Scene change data

***

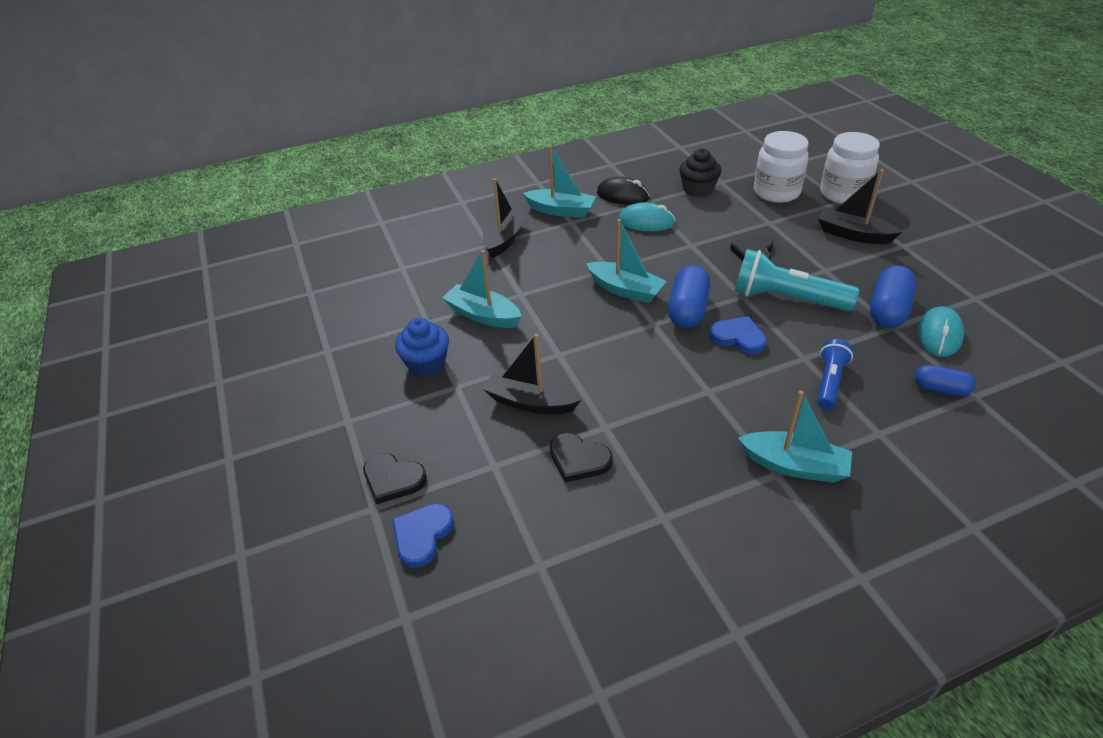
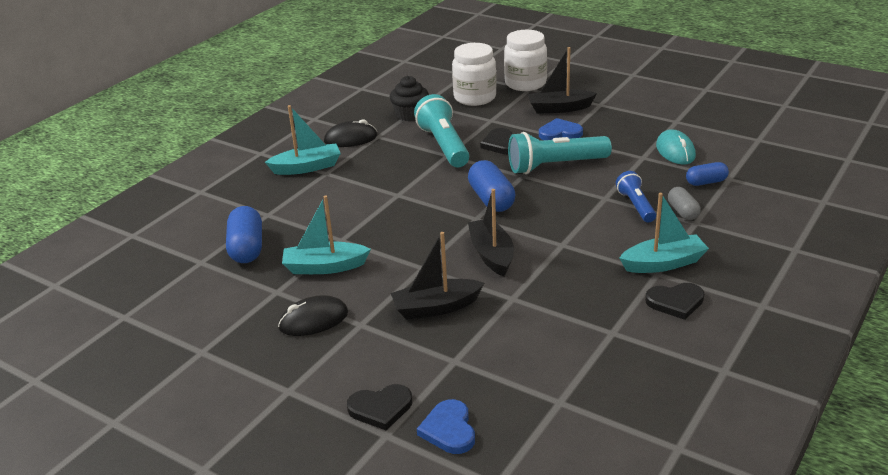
camera: 35 degrees left, 10 degrees down
(426, 363) = (313, 320): blue cupcake -> black mouse
(504, 239) = (278, 205): black boat -> black boat (491, 255)
(578, 459) = (515, 326): black heart -> black heart (675, 302)
(625, 290) = (428, 204): turquoise boat -> none
(646, 222) = (392, 151): turquoise mouse -> none
(698, 233) = (444, 145): none -> turquoise flashlight
(738, 337) = (547, 203): blue heart -> blue heart (560, 133)
(877, 413) = (683, 212): none -> grey capsule
(888, 310) = (630, 148): blue capsule -> blue capsule (247, 248)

***

→ **TASK**: Which lines of the records above hold the word "none"? Copy each of them.

→ **RESULT**:
(625, 290) = (428, 204): turquoise boat -> none
(646, 222) = (392, 151): turquoise mouse -> none
(698, 233) = (444, 145): none -> turquoise flashlight
(877, 413) = (683, 212): none -> grey capsule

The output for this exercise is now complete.